§ **Exercise aim**:
Your task is to repeat the entries exactly from their first line through the line with "none -> cyan brick H4:H6 level 1", and to stop there.

§ **The records**:

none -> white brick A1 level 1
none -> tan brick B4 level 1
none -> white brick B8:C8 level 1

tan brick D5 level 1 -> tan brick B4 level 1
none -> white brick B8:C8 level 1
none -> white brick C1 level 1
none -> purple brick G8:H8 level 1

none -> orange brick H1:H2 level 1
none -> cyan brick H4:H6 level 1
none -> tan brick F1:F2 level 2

§ **Finished task**:
none -> white brick A1 level 1
none -> tan brick B4 level 1
none -> white brick B8:C8 level 1

tan brick D5 level 1 -> tan brick B4 level 1
none -> white brick B8:C8 level 1
none -> white brick C1 level 1
none -> purple brick G8:H8 level 1

none -> orange brick H1:H2 level 1
none -> cyan brick H4:H6 level 1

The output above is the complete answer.